*To be done*. Return each line containing the string "stroma".

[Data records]
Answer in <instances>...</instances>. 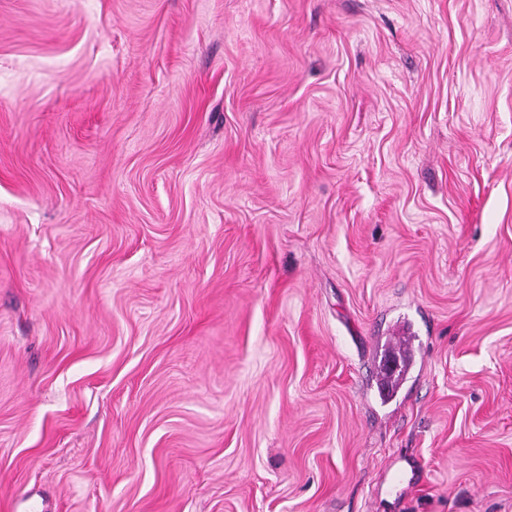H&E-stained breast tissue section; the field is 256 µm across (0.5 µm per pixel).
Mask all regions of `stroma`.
I'll return each instance as SVG.
<instances>
[{
	"label": "stroma",
	"mask_w": 512,
	"mask_h": 512,
	"mask_svg": "<svg viewBox=\"0 0 512 512\" xmlns=\"http://www.w3.org/2000/svg\"><path fill=\"white\" fill-rule=\"evenodd\" d=\"M30 502L512 512V0H0Z\"/></svg>",
	"instance_id": "35a3bbf8"
}]
</instances>
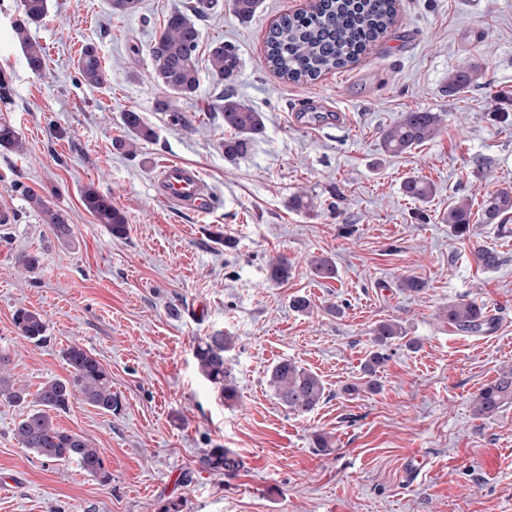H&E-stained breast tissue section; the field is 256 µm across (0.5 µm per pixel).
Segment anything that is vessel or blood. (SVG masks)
Wrapping results in <instances>:
<instances>
[{"instance_id":"obj_1","label":"vessel or blood","mask_w":512,"mask_h":512,"mask_svg":"<svg viewBox=\"0 0 512 512\" xmlns=\"http://www.w3.org/2000/svg\"><path fill=\"white\" fill-rule=\"evenodd\" d=\"M155 187L163 202L179 208L201 212L210 203L199 172L179 162H168L160 168Z\"/></svg>"}]
</instances>
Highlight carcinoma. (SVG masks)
I'll list each match as a JSON object with an SVG mask.
<instances>
[{
    "label": "carcinoma",
    "mask_w": 512,
    "mask_h": 512,
    "mask_svg": "<svg viewBox=\"0 0 512 512\" xmlns=\"http://www.w3.org/2000/svg\"><path fill=\"white\" fill-rule=\"evenodd\" d=\"M219 0H192L184 9L168 16L163 29L156 34L148 48L151 75L163 88L164 96L157 102V109L168 115L175 126L189 127L183 102L191 99L199 87L197 50L202 33L198 21L218 6ZM233 11L244 21L254 16L260 0H231ZM48 13V0H21V18L14 24L15 38L21 46L27 65L36 74L46 69L45 47L33 40L30 29L40 25ZM395 0H316L310 12L286 14L269 29L266 52L269 62L278 75L292 82L317 80L322 74L342 69L355 62L395 22ZM210 70L224 84L226 92L219 97L216 111L224 121V128L233 136L223 143L224 155L240 156L250 145L265 134L263 113L247 105L233 93L241 67V59L234 45L213 42L209 46ZM80 81L100 88L106 83V71L95 45H85L78 60ZM478 77L475 67L458 70L448 78L450 91L468 87ZM124 136L115 140V150L135 155L144 142L156 139V131L146 124L139 113L128 110L121 115ZM442 118L438 112H405L400 119L382 132V150L388 154L405 153L435 138L441 131ZM0 148L23 151L22 141L15 128L0 123ZM403 194L415 201L426 202L434 193L431 183L417 178H407ZM29 207L38 212L44 223L51 226L56 239L67 244L72 240V227L63 213L51 207L47 200L33 190L25 191ZM83 204L97 222L105 225L115 237L128 232L126 214L112 205V199L89 188L83 194ZM486 224H497L512 213V187L489 192L481 203ZM471 204L457 199L448 205L445 223L456 236H463L470 225ZM474 261L484 270L497 267L500 256L493 248L482 247L474 253ZM311 273L322 280L336 278L334 261L324 255L309 260ZM291 264L288 257L280 256L268 265L269 279L283 282L288 279ZM439 318L464 333H480L490 328L492 318L484 307L475 302L450 301L439 311ZM14 326L18 336L34 345L47 339L48 324L36 311L21 308L15 312ZM401 324L382 321L372 332L374 350L365 362V373L376 374L388 359L387 348L402 338ZM231 340L216 333L198 340L194 357L202 375L218 386L226 401L237 398L235 387L228 383L224 352ZM69 376L52 378L30 393L17 383L8 369L9 359L0 354V402L22 406L26 411L16 419L12 435L20 447L34 453L44 463L53 466L71 463L84 473L106 481L102 449L87 437L59 427L54 416L70 409L72 403L81 401L106 413L119 409V400L112 393L108 372L94 355L79 345L64 351ZM270 385L275 394L297 414L311 412L323 399L325 388L313 372L291 360L278 362L271 370ZM475 414L491 419L512 406V368L498 372L493 381L478 390L473 398ZM201 464L216 473L233 472L239 461L225 448H211L201 457Z\"/></svg>",
    "instance_id": "cac0c4a2"
}]
</instances>
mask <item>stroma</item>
Segmentation results:
<instances>
[{
    "label": "stroma",
    "instance_id": "1",
    "mask_svg": "<svg viewBox=\"0 0 512 512\" xmlns=\"http://www.w3.org/2000/svg\"><path fill=\"white\" fill-rule=\"evenodd\" d=\"M200 22V85L183 108L191 127L171 125L156 102L147 49L164 20L187 0H140L117 16L109 0H48L31 36L49 56L33 73L13 26L21 0H0V121L12 124L23 152L0 148V205L15 222L0 228V353L29 392L69 368L63 352L94 353L112 380L121 410L80 402L58 415L63 429L103 448V482L76 465L43 464L20 448L12 428L21 409L0 402V512H512V407L477 418L472 399L498 371L512 367V238L484 223L479 205L512 187V0H397V22L372 51L309 83L281 79L266 59L265 37L284 14L310 0H262L240 20L230 0ZM236 46L238 98L265 116L266 132L244 155L226 158L224 122L214 112L222 86L212 74L210 43ZM94 44L108 83L78 79L76 62ZM478 65L479 78L457 93L448 78ZM313 97L333 109L317 121L296 112ZM138 112L156 133L137 155L117 152L121 114ZM442 113L439 135L401 155L381 148L402 113ZM199 169L210 209L164 203L155 179L162 164ZM422 178L436 188L426 203L402 193ZM125 212L126 237L112 236L82 204L86 186ZM34 190L73 227L60 244L29 209ZM306 191L313 211L289 208ZM474 206L469 232L453 236L443 218L451 198ZM223 231L224 241L213 234ZM232 247H225V240ZM491 247L497 268H478L473 253ZM36 253L35 273L20 271ZM292 263L287 281L268 280L269 259ZM331 257L335 279L313 276L308 260ZM413 276L423 292L402 288ZM314 309L294 311V296ZM485 306L493 323L466 334L442 321L453 300ZM339 314H332L331 306ZM40 312L48 341L18 338L17 309ZM394 320L405 340L388 348L377 390L365 389L362 365L371 330ZM223 333L238 391L234 404L198 371V338ZM289 359L314 372L325 394L294 414L269 383ZM351 384L359 394L346 393ZM326 437L328 449L317 448ZM222 446L241 467L202 469L199 457ZM421 459L418 478L408 461Z\"/></svg>",
    "mask_w": 512,
    "mask_h": 512
}]
</instances>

*Full answer*.
Mask all regions of `stroma`.
	"label": "stroma",
mask <item>stroma</item>
    "label": "stroma",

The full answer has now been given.